(Dataset entries)
# # # #
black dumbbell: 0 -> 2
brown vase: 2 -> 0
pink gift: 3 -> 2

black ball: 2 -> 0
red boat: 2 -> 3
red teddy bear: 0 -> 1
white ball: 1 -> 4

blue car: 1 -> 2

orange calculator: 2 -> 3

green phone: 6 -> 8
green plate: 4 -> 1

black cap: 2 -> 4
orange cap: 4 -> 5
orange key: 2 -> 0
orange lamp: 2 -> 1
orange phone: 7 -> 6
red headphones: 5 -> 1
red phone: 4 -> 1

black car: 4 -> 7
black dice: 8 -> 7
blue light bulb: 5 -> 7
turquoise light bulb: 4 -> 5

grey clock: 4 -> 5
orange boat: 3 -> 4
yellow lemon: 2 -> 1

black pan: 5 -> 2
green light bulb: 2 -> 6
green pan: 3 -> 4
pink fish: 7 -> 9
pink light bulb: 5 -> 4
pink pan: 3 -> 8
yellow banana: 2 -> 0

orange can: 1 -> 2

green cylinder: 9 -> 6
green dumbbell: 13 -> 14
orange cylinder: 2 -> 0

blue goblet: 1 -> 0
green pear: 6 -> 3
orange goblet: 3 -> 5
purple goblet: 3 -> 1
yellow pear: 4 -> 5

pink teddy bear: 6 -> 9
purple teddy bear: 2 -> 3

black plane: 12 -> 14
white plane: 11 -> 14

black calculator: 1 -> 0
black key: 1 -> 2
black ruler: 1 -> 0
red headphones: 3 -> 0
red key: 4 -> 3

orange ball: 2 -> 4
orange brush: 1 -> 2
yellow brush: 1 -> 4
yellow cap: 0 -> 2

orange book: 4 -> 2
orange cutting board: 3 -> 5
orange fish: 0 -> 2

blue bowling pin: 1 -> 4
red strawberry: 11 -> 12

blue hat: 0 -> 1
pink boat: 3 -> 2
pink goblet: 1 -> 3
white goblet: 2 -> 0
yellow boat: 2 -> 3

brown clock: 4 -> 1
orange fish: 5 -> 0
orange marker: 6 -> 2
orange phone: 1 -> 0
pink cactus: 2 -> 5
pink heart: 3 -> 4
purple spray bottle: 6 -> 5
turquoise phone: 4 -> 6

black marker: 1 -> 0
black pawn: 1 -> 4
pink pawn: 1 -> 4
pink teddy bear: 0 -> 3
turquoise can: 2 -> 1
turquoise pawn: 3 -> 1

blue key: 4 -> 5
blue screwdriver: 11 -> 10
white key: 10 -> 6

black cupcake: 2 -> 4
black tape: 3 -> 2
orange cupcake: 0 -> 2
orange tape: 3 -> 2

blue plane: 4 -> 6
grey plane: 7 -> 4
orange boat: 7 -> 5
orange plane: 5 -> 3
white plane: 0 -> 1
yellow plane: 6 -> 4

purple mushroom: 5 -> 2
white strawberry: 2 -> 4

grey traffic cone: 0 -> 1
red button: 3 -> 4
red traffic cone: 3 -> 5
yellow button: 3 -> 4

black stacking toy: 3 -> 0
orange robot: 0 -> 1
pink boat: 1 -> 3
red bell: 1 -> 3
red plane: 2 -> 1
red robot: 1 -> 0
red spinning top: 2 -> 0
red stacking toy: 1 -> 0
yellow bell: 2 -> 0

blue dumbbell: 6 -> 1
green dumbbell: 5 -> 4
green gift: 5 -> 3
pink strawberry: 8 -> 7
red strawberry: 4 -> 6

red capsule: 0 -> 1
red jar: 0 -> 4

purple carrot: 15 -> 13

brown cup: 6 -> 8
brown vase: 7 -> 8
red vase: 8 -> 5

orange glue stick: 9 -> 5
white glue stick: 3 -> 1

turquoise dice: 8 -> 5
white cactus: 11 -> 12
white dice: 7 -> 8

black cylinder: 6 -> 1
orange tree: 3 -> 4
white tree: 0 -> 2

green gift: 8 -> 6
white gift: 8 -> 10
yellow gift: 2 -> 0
# # # #
#### [Try it]
May I have all of the records repeated exactly?

#### [Task response]
black dumbbell: 0 -> 2
brown vase: 2 -> 0
pink gift: 3 -> 2

black ball: 2 -> 0
red boat: 2 -> 3
red teddy bear: 0 -> 1
white ball: 1 -> 4

blue car: 1 -> 2

orange calculator: 2 -> 3

green phone: 6 -> 8
green plate: 4 -> 1

black cap: 2 -> 4
orange cap: 4 -> 5
orange key: 2 -> 0
orange lamp: 2 -> 1
orange phone: 7 -> 6
red headphones: 5 -> 1
red phone: 4 -> 1

black car: 4 -> 7
black dice: 8 -> 7
blue light bulb: 5 -> 7
turquoise light bulb: 4 -> 5

grey clock: 4 -> 5
orange boat: 3 -> 4
yellow lemon: 2 -> 1

black pan: 5 -> 2
green light bulb: 2 -> 6
green pan: 3 -> 4
pink fish: 7 -> 9
pink light bulb: 5 -> 4
pink pan: 3 -> 8
yellow banana: 2 -> 0

orange can: 1 -> 2

green cylinder: 9 -> 6
green dumbbell: 13 -> 14
orange cylinder: 2 -> 0

blue goblet: 1 -> 0
green pear: 6 -> 3
orange goblet: 3 -> 5
purple goblet: 3 -> 1
yellow pear: 4 -> 5

pink teddy bear: 6 -> 9
purple teddy bear: 2 -> 3

black plane: 12 -> 14
white plane: 11 -> 14

black calculator: 1 -> 0
black key: 1 -> 2
black ruler: 1 -> 0
red headphones: 3 -> 0
red key: 4 -> 3

orange ball: 2 -> 4
orange brush: 1 -> 2
yellow brush: 1 -> 4
yellow cap: 0 -> 2

orange book: 4 -> 2
orange cutting board: 3 -> 5
orange fish: 0 -> 2

blue bowling pin: 1 -> 4
red strawberry: 11 -> 12

blue hat: 0 -> 1
pink boat: 3 -> 2
pink goblet: 1 -> 3
white goblet: 2 -> 0
yellow boat: 2 -> 3

brown clock: 4 -> 1
orange fish: 5 -> 0
orange marker: 6 -> 2
orange phone: 1 -> 0
pink cactus: 2 -> 5
pink heart: 3 -> 4
purple spray bottle: 6 -> 5
turquoise phone: 4 -> 6

black marker: 1 -> 0
black pawn: 1 -> 4
pink pawn: 1 -> 4
pink teddy bear: 0 -> 3
turquoise can: 2 -> 1
turquoise pawn: 3 -> 1

blue key: 4 -> 5
blue screwdriver: 11 -> 10
white key: 10 -> 6

black cupcake: 2 -> 4
black tape: 3 -> 2
orange cupcake: 0 -> 2
orange tape: 3 -> 2

blue plane: 4 -> 6
grey plane: 7 -> 4
orange boat: 7 -> 5
orange plane: 5 -> 3
white plane: 0 -> 1
yellow plane: 6 -> 4

purple mushroom: 5 -> 2
white strawberry: 2 -> 4

grey traffic cone: 0 -> 1
red button: 3 -> 4
red traffic cone: 3 -> 5
yellow button: 3 -> 4

black stacking toy: 3 -> 0
orange robot: 0 -> 1
pink boat: 1 -> 3
red bell: 1 -> 3
red plane: 2 -> 1
red robot: 1 -> 0
red spinning top: 2 -> 0
red stacking toy: 1 -> 0
yellow bell: 2 -> 0

blue dumbbell: 6 -> 1
green dumbbell: 5 -> 4
green gift: 5 -> 3
pink strawberry: 8 -> 7
red strawberry: 4 -> 6

red capsule: 0 -> 1
red jar: 0 -> 4

purple carrot: 15 -> 13

brown cup: 6 -> 8
brown vase: 7 -> 8
red vase: 8 -> 5

orange glue stick: 9 -> 5
white glue stick: 3 -> 1

turquoise dice: 8 -> 5
white cactus: 11 -> 12
white dice: 7 -> 8

black cylinder: 6 -> 1
orange tree: 3 -> 4
white tree: 0 -> 2

green gift: 8 -> 6
white gift: 8 -> 10
yellow gift: 2 -> 0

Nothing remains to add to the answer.